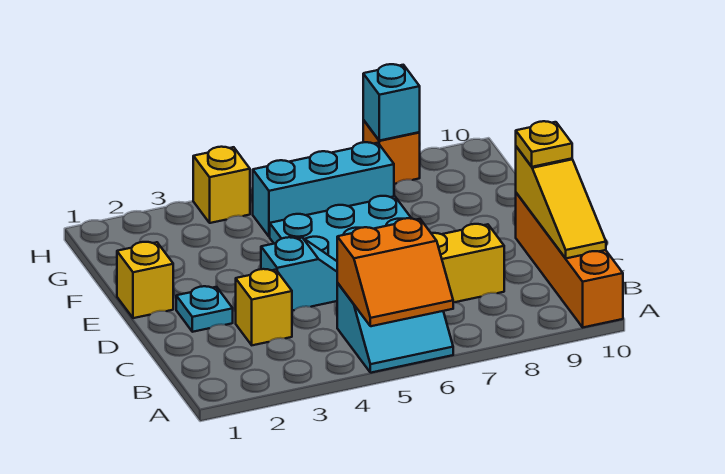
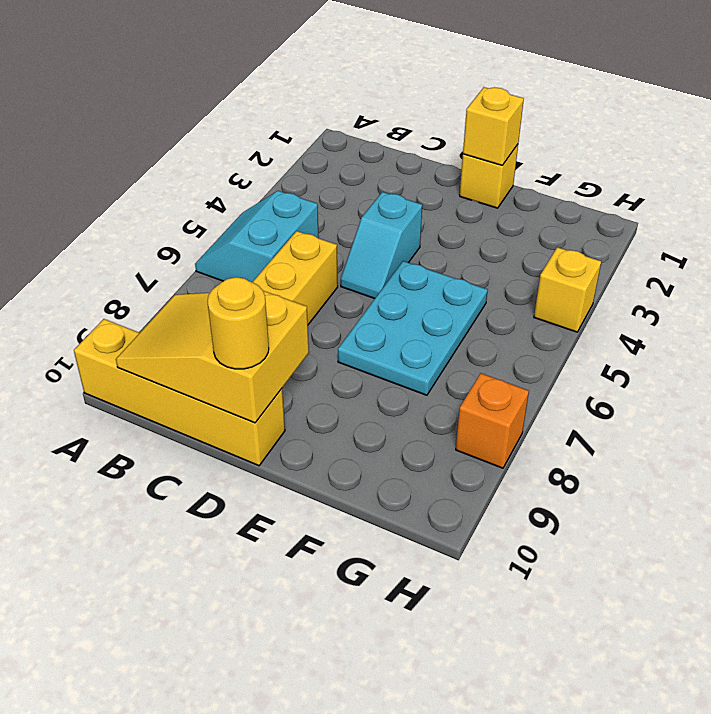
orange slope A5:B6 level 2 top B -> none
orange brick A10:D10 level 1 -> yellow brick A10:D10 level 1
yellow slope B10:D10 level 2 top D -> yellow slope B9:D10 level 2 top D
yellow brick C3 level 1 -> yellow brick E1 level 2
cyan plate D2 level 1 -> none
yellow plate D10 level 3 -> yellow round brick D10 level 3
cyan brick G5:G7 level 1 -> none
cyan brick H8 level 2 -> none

--------------------------------------------------

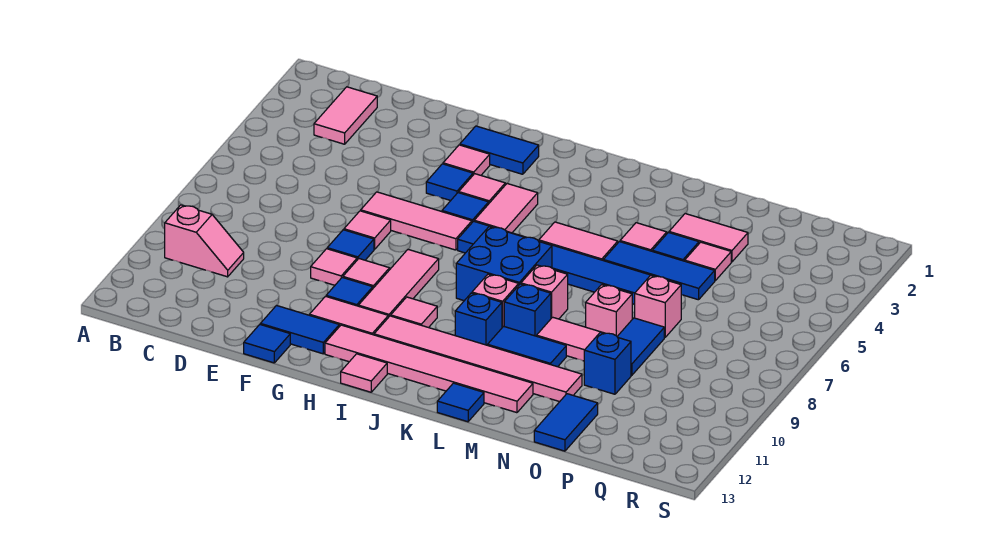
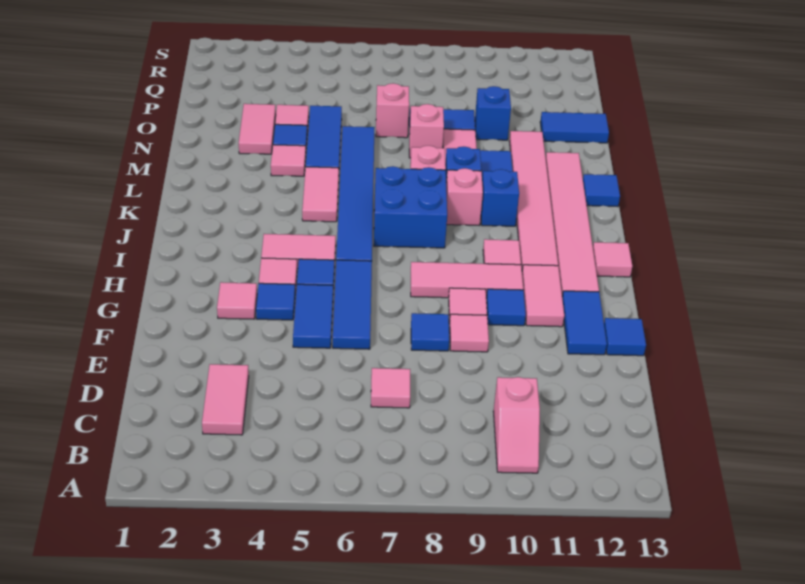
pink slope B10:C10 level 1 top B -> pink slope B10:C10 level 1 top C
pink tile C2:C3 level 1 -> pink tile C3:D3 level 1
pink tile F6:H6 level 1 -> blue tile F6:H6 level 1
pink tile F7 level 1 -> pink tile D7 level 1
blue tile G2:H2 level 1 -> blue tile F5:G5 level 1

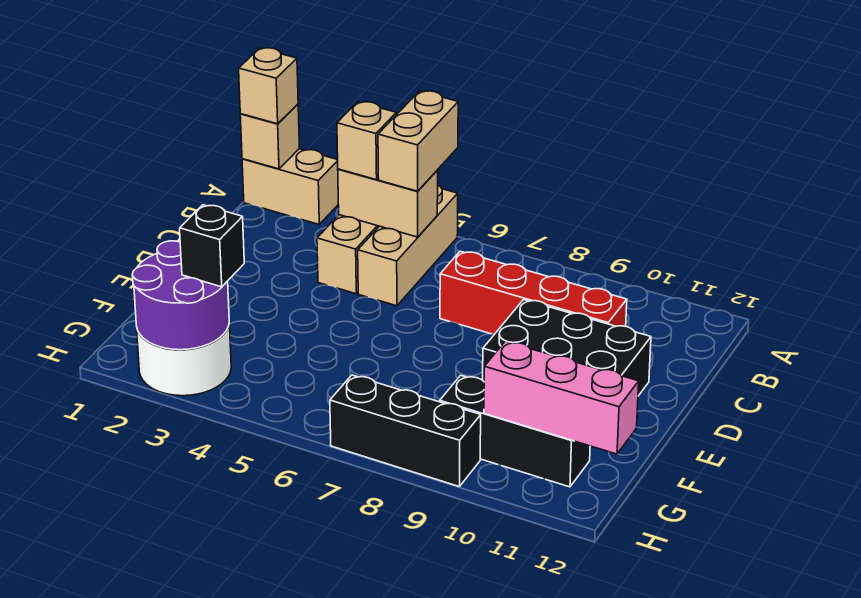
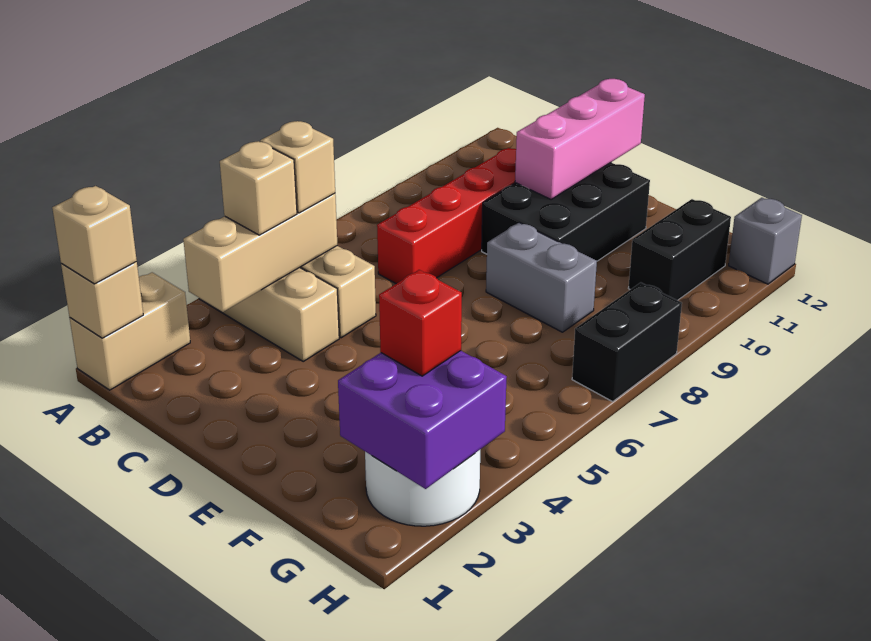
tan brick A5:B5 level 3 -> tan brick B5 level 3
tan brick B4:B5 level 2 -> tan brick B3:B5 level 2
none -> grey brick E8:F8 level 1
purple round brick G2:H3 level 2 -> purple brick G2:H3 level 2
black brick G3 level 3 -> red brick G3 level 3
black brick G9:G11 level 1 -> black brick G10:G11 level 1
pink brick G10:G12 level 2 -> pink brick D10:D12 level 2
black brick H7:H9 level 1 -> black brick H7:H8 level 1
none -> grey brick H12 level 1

--------------------------------------------------

ASSIGNED TASK
Would you please repeat only the lines above, beginning at the one that has "blue tile G2:H2" and stopping after the one that has "none -> grey brick H12 level 1", exactly and with no pictures?

ANSWER FOR THIS EXERCISE
blue tile G2:H2 level 1 -> blue tile F5:G5 level 1

tan brick A5:B5 level 3 -> tan brick B5 level 3
tan brick B4:B5 level 2 -> tan brick B3:B5 level 2
none -> grey brick E8:F8 level 1
purple round brick G2:H3 level 2 -> purple brick G2:H3 level 2
black brick G3 level 3 -> red brick G3 level 3
black brick G9:G11 level 1 -> black brick G10:G11 level 1
pink brick G10:G12 level 2 -> pink brick D10:D12 level 2
black brick H7:H9 level 1 -> black brick H7:H8 level 1
none -> grey brick H12 level 1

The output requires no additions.